Start of ENTRIES PROVIDED

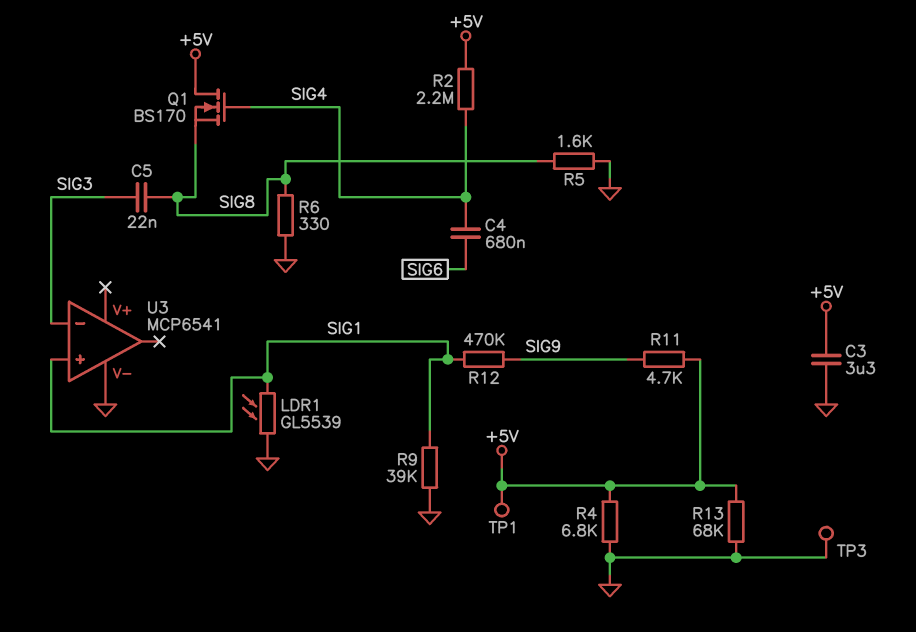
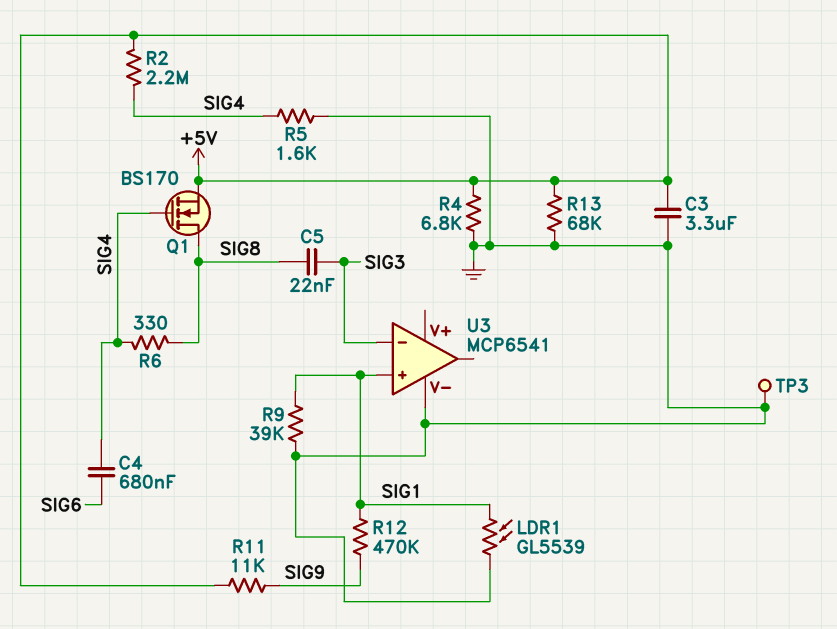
Q1: NMOS BS170 (G SIG4, D +5V, S SIG8) -> NMOS BS170 (G SIG4, D SIG8, S +5V)
R5: 1.6k (GND, SIG8) -> 1.6k (GND, SIG4)
R6: 330 (GND, SIG8) -> 330 (SIG4, SIG8)
R11: 4.7k (+5V, SIG9) -> 11k (+5V, SIG9)
TP1: test point (+5V) -> none

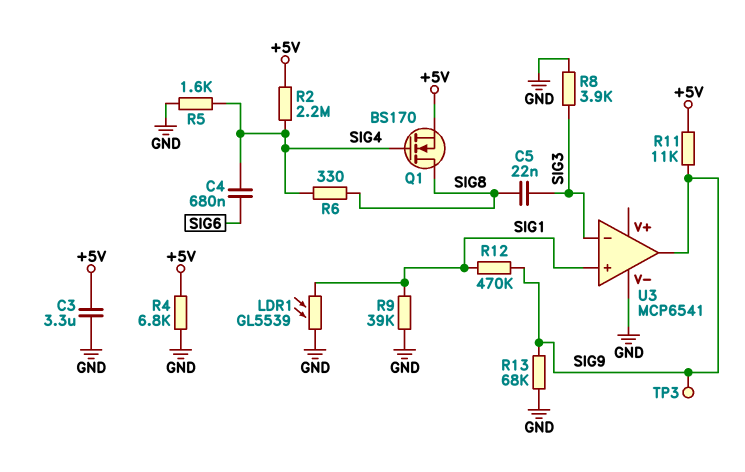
R8: none -> 3.9k (GND, SIG3)
R13: 68k (+5V, GND) -> 68k (GND, SIG9)
TP3: test point (GND) -> test point (SIG9)
U3 pin out: none -> SIG9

End of ENTRIES PROVIDED

Write out the entries above in full and exactly; no pictures.

*RESULT OF THE EXERCISE*
Q1: NMOS BS170 (G SIG4, D +5V, S SIG8) -> NMOS BS170 (G SIG4, D SIG8, S +5V)
R5: 1.6k (GND, SIG8) -> 1.6k (GND, SIG4)
R6: 330 (GND, SIG8) -> 330 (SIG4, SIG8)
R11: 4.7k (+5V, SIG9) -> 11k (+5V, SIG9)
TP1: test point (+5V) -> none

R8: none -> 3.9k (GND, SIG3)
R13: 68k (+5V, GND) -> 68k (GND, SIG9)
TP3: test point (GND) -> test point (SIG9)
U3 pin out: none -> SIG9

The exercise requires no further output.